Aim of the exercise: Transcribe all the lines below exactly. Omit the pictures.

The data:
• • • • •

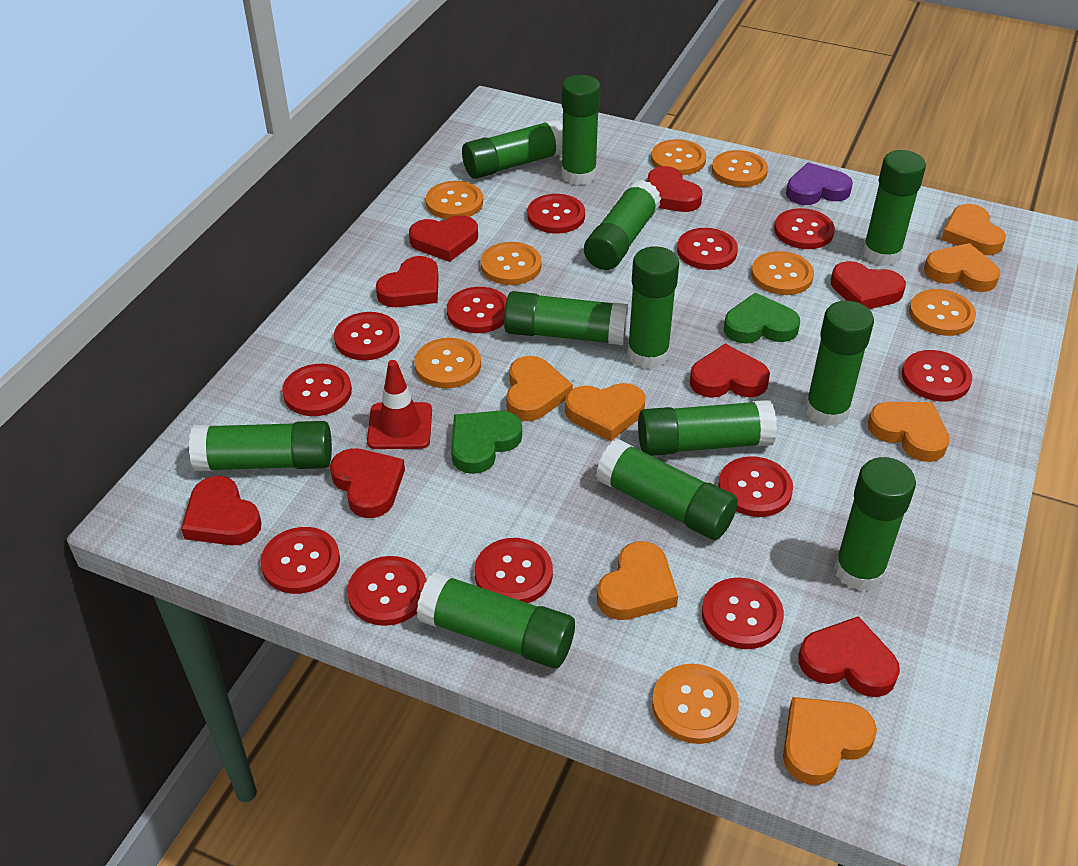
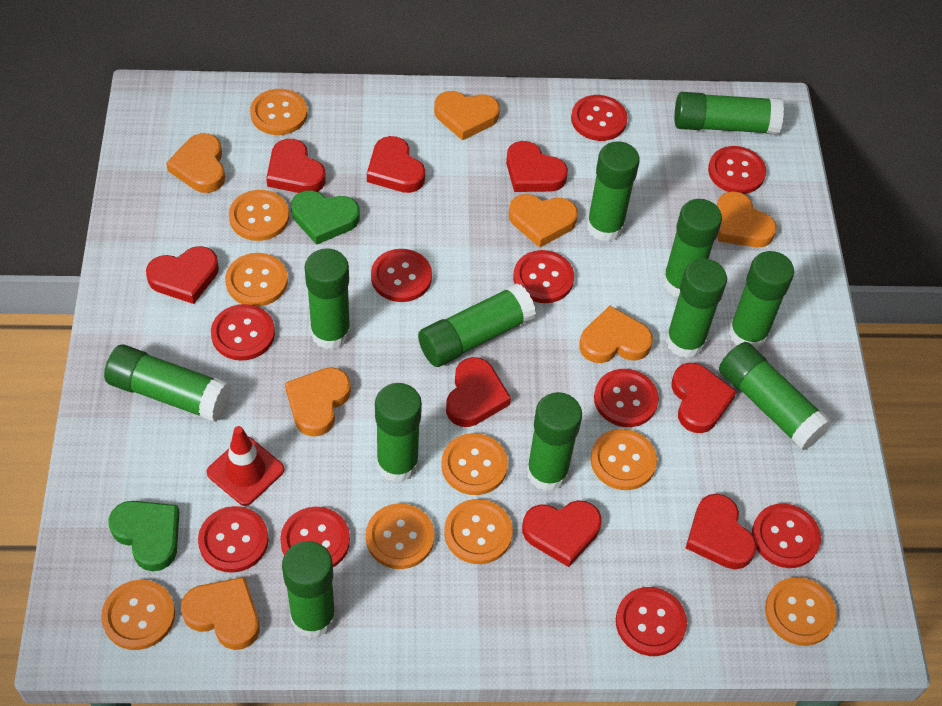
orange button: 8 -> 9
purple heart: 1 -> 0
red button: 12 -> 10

• • • • •

Result:
orange button: 8 -> 9
purple heart: 1 -> 0
red button: 12 -> 10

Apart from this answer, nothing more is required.